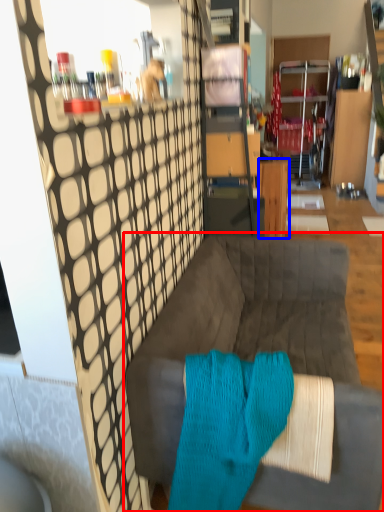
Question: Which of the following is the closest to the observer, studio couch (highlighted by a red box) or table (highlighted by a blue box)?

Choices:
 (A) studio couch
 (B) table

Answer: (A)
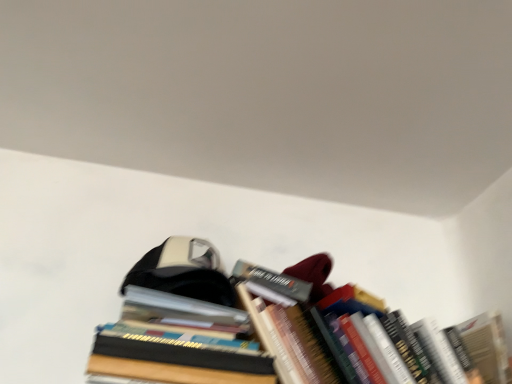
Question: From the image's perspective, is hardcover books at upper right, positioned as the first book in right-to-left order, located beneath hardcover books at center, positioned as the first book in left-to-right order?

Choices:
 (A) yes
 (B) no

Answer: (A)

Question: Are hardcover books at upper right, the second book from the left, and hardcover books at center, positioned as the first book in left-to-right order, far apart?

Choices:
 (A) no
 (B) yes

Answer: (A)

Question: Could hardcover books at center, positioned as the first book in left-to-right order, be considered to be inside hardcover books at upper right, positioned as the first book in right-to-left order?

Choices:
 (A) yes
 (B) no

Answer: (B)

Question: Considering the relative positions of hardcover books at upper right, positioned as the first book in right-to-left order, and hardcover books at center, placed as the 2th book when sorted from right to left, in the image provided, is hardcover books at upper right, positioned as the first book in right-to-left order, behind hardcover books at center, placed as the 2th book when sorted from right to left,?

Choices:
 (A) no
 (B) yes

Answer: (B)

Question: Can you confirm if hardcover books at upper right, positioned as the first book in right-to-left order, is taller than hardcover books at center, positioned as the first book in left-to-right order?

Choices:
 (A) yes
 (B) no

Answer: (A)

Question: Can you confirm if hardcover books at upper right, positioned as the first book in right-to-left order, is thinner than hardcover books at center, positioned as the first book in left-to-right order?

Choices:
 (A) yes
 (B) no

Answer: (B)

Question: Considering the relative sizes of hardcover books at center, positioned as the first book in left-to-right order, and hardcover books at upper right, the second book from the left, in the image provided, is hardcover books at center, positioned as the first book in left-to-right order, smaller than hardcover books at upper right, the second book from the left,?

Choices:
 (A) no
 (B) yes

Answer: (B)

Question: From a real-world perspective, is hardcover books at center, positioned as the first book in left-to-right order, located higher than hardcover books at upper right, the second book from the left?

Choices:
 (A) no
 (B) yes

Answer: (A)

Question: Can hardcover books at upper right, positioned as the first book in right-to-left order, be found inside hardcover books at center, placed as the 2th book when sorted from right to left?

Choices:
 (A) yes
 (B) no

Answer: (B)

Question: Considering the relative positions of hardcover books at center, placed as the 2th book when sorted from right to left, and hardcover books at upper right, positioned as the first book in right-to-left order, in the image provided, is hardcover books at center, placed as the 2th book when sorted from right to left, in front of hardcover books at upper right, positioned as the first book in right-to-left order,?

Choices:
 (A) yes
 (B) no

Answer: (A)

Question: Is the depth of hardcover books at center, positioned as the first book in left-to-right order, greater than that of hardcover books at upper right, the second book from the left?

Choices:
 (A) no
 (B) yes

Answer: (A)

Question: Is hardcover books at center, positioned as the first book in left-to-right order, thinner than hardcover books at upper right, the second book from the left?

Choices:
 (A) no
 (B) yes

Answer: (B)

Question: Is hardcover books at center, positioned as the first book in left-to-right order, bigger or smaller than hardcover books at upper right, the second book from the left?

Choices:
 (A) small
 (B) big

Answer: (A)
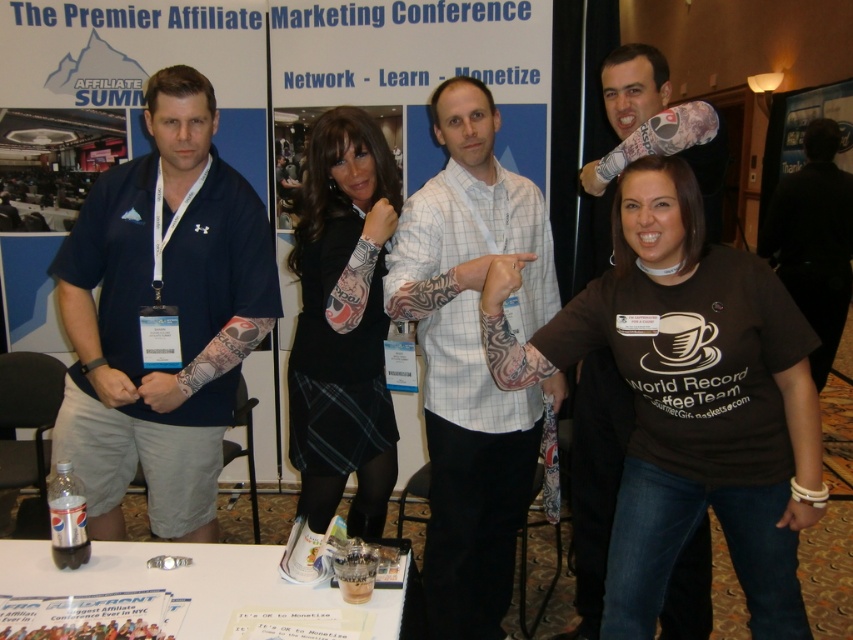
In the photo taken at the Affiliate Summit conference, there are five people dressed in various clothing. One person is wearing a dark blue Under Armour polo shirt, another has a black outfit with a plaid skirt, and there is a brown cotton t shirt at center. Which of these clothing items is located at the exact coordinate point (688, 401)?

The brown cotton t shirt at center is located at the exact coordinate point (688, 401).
——
[Exercise goal]:
Which lines in the rows above contain the word "table"? Copy each of them in full.

[Answer area]:
Question: Which of the following is the closest to the observer, studio couch (highlighted by a red box) or table (highlighted by a blue box)?
 (B) table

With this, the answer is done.